** START OF TASK DATA **
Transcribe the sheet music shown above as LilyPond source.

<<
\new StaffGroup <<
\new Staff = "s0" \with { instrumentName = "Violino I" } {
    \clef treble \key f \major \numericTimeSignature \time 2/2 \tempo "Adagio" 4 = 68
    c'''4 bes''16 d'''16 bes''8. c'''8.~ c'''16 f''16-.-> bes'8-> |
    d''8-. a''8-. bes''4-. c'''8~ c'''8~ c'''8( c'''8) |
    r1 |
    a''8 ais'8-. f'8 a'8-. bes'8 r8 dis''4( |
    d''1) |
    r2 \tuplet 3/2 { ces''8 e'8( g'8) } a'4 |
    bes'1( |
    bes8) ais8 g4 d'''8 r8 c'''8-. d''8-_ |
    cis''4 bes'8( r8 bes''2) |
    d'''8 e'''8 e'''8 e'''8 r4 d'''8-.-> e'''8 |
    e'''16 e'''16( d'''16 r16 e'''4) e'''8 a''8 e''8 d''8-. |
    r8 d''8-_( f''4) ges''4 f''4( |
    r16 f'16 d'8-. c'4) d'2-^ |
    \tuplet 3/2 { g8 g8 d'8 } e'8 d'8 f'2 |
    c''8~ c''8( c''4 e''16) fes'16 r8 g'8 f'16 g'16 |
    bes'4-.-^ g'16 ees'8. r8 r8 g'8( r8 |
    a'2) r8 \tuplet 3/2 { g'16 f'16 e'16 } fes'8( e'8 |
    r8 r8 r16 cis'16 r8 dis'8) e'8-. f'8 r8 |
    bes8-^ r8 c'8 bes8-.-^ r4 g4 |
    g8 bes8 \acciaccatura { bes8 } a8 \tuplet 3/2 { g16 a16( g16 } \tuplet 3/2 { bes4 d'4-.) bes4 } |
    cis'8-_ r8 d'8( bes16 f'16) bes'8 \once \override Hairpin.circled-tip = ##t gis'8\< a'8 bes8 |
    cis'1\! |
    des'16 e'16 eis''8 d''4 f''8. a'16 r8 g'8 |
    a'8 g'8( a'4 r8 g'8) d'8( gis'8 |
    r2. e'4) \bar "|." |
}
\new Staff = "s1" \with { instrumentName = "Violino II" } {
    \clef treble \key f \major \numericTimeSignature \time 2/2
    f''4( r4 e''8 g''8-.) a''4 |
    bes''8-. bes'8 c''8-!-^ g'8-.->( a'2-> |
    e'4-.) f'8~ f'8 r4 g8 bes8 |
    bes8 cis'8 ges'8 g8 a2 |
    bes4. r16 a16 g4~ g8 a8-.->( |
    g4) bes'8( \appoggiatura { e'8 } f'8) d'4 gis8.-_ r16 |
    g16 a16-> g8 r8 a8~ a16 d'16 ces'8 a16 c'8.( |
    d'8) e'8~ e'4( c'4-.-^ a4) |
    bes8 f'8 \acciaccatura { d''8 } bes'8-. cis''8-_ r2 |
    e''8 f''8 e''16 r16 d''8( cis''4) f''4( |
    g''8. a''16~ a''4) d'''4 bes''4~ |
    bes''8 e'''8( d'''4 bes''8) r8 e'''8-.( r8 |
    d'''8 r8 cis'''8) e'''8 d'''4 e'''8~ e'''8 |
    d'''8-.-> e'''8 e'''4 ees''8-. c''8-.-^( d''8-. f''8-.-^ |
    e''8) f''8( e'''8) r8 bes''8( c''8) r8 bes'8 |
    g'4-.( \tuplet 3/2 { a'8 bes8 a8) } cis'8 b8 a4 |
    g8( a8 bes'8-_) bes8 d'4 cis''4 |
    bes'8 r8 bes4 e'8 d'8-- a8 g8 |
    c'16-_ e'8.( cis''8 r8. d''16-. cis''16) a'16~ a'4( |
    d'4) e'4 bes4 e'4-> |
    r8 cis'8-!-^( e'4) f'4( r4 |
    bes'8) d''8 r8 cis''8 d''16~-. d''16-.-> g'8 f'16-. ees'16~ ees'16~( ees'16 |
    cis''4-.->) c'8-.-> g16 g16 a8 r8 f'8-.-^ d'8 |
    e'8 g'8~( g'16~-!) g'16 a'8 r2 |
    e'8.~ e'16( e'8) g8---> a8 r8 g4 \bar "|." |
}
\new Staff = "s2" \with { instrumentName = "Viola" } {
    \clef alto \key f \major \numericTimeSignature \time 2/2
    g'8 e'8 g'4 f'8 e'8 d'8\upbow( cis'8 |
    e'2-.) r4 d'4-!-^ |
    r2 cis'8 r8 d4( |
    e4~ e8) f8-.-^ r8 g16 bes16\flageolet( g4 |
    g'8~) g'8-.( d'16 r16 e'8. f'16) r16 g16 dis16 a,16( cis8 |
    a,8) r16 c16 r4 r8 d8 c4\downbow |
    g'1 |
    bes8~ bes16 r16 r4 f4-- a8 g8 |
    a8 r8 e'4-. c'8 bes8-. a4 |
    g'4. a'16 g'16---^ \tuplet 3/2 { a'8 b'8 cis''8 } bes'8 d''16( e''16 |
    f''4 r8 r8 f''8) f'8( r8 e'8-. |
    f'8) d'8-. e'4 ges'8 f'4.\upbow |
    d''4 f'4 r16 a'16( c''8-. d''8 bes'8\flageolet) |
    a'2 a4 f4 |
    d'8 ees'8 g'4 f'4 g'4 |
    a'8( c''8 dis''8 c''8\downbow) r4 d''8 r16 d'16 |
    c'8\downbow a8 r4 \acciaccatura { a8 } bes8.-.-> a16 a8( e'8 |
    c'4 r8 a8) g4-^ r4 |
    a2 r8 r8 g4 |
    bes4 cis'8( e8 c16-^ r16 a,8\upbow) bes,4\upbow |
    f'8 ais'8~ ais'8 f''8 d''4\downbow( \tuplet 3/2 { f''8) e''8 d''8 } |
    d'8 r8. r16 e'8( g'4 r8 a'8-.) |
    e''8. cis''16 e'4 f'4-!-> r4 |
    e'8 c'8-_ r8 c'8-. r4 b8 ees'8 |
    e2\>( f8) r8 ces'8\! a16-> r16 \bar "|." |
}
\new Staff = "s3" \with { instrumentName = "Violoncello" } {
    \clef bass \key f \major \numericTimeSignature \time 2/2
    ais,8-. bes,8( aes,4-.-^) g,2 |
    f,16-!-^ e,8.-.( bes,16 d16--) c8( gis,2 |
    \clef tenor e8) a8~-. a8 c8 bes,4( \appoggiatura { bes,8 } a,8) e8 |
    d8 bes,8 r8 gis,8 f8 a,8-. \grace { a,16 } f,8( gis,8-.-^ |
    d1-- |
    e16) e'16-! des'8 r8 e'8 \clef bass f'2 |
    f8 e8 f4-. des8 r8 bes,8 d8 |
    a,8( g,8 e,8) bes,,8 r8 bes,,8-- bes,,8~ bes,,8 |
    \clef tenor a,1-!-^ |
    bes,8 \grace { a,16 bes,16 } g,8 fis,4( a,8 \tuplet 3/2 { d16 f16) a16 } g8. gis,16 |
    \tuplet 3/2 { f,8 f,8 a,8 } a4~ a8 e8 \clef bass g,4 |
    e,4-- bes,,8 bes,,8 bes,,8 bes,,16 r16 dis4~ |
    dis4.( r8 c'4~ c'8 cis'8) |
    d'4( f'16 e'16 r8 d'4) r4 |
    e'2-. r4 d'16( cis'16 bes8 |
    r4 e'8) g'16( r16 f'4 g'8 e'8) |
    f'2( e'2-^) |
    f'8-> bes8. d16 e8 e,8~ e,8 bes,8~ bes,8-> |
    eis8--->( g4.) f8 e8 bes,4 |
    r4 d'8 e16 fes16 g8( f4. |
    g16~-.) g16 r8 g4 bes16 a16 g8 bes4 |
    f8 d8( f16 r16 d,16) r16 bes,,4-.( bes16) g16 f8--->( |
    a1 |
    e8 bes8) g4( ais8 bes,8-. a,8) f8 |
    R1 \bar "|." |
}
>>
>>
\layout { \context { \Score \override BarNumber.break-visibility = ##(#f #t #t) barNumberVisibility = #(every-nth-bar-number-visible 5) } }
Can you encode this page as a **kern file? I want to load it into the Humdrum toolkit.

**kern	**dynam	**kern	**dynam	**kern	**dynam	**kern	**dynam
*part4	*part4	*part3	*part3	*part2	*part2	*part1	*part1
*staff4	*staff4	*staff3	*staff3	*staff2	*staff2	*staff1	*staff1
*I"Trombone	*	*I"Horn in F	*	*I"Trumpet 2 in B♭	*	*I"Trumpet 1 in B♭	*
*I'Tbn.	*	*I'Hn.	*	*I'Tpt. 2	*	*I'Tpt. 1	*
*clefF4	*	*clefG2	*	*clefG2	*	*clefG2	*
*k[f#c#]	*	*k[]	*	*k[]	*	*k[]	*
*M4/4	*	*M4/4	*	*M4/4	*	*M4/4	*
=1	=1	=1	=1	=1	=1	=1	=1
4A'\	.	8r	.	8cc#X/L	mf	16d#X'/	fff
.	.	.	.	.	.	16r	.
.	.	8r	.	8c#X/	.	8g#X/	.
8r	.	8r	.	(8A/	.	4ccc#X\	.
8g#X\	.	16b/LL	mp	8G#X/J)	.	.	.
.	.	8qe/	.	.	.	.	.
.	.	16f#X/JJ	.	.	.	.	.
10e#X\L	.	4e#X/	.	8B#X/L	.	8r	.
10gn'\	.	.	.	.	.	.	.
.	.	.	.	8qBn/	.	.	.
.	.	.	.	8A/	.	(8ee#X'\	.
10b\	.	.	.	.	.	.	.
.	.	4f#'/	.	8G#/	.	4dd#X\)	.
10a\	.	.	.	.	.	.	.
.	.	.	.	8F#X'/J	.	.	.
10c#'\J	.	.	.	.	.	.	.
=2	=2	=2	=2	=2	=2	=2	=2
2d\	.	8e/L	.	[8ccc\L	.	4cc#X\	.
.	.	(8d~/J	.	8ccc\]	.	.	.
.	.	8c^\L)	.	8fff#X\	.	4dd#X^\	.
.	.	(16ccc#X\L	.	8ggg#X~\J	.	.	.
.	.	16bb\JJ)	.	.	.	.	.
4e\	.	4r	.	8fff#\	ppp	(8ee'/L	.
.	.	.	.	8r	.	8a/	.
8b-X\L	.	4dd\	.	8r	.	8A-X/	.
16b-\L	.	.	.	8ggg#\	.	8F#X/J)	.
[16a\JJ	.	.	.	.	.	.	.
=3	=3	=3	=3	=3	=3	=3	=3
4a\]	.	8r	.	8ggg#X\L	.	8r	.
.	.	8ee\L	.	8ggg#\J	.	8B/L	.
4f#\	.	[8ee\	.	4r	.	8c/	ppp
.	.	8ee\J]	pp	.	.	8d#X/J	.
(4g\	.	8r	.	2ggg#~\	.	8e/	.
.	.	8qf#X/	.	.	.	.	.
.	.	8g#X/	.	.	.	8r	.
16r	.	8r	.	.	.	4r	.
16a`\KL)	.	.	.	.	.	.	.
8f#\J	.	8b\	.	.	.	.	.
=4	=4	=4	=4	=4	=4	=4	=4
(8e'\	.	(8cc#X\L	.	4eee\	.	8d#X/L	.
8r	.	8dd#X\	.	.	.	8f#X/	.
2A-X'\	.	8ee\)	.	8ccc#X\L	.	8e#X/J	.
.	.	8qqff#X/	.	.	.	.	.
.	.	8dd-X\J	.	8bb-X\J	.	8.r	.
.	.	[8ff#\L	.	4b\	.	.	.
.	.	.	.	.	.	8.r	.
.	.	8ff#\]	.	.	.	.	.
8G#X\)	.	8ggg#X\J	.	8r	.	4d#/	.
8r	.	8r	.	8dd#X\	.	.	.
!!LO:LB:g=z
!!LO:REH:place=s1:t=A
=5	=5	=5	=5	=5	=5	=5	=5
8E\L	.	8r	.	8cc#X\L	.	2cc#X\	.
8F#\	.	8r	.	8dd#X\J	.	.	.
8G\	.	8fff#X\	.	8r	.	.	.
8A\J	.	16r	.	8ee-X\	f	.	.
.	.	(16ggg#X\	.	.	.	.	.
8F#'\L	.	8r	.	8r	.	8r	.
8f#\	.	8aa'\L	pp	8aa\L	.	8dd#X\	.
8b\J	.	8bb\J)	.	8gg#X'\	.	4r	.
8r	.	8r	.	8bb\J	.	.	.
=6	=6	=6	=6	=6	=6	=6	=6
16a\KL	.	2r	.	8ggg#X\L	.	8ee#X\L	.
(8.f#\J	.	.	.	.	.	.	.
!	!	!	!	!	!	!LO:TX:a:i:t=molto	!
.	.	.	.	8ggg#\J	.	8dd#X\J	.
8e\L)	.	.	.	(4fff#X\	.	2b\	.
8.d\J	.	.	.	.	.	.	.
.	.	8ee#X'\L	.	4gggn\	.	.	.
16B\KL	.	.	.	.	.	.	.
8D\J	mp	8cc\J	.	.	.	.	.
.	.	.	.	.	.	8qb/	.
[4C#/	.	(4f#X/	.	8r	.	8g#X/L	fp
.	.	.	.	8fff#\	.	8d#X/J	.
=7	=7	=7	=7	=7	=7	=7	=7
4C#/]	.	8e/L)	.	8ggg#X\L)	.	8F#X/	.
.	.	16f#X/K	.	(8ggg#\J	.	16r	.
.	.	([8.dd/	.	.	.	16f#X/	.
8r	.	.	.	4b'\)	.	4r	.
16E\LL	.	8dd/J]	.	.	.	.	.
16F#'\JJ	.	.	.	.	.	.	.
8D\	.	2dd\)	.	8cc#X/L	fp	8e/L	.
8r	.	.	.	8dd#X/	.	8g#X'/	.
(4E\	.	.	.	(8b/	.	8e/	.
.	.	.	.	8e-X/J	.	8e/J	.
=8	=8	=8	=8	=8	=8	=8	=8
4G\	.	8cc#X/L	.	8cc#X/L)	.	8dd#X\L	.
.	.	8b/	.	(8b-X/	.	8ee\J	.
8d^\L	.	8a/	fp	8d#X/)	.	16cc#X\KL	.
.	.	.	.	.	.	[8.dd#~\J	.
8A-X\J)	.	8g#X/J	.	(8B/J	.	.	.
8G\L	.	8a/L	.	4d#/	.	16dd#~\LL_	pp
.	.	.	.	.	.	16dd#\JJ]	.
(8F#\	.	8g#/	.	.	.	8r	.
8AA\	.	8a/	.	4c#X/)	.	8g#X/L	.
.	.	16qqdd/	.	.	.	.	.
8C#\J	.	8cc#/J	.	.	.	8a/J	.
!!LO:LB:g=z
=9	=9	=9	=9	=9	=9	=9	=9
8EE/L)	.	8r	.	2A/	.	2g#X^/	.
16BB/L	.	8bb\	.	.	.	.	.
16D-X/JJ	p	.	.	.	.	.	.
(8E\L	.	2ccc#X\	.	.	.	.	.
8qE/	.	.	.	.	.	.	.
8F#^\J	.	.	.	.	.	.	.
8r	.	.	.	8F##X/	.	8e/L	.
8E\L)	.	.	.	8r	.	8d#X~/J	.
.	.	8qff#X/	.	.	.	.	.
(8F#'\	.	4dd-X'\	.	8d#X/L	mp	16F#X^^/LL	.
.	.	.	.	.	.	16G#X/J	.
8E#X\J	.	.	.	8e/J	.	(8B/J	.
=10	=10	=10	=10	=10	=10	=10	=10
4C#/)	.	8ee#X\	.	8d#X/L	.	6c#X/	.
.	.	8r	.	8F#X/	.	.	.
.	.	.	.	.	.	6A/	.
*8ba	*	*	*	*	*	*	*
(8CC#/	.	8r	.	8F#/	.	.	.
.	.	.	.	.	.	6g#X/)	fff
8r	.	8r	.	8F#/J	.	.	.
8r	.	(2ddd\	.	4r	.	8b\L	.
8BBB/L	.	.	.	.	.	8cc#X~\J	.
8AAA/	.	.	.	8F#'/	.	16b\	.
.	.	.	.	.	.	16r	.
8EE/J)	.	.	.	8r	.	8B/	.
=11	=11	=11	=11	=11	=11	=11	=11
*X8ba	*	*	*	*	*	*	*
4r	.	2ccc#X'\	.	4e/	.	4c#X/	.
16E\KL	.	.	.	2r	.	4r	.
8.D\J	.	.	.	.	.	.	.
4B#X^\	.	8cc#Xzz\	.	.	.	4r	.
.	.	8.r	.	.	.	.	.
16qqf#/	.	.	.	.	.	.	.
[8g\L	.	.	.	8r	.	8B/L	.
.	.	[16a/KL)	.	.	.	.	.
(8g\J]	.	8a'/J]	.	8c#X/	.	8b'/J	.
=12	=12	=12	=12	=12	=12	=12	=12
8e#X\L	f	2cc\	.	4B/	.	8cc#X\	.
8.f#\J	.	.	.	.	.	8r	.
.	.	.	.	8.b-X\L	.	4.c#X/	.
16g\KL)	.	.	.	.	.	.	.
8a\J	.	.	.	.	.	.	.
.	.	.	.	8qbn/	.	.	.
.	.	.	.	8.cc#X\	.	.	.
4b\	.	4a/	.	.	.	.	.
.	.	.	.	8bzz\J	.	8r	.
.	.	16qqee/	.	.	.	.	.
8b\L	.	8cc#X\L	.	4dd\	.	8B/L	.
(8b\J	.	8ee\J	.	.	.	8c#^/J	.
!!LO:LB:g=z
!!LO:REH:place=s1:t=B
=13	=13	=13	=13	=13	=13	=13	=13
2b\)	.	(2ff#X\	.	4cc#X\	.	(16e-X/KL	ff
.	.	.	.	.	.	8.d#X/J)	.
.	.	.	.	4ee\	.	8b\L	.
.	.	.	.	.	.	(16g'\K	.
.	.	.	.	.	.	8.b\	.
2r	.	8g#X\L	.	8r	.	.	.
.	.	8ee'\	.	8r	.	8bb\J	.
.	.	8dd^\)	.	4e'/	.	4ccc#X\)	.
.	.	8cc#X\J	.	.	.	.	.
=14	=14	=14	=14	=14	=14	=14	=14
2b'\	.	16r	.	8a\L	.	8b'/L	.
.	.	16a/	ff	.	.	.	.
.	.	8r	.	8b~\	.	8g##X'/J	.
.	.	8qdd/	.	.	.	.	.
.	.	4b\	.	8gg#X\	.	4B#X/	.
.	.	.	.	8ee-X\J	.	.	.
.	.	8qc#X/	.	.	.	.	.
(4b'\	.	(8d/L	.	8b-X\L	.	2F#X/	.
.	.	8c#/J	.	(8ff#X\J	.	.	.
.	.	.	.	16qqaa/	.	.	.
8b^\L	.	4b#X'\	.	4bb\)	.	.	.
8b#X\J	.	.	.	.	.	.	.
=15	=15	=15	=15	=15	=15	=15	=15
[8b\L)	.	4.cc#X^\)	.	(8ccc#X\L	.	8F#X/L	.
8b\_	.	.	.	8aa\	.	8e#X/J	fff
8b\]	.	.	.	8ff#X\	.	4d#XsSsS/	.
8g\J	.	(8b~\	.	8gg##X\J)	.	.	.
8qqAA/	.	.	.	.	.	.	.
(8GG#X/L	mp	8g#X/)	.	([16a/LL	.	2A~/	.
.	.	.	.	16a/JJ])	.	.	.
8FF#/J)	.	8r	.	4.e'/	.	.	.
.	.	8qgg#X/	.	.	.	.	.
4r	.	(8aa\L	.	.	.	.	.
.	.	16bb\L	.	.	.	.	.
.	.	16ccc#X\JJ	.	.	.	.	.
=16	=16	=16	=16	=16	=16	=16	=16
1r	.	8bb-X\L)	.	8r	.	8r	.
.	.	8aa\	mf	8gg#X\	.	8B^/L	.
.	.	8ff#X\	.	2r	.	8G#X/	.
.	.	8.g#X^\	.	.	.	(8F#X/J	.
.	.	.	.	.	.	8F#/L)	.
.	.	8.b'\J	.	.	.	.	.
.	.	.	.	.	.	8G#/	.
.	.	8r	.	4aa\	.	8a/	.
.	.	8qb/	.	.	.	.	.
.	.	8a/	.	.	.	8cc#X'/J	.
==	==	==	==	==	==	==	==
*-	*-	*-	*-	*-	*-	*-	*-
** END OF TASK DATA **
### DIRECTIONS
Gather every line of the items above that contains the string "appoggiatura", and list each such line.

### SOLUTION
    g4) bes'8( \appoggiatura { e'8 } f'8) d'4 gis8.-_ r16 |
    \clef tenor e8) a8~-. a8 c8 bes,4( \appoggiatura { bes,8 } a,8) e8 |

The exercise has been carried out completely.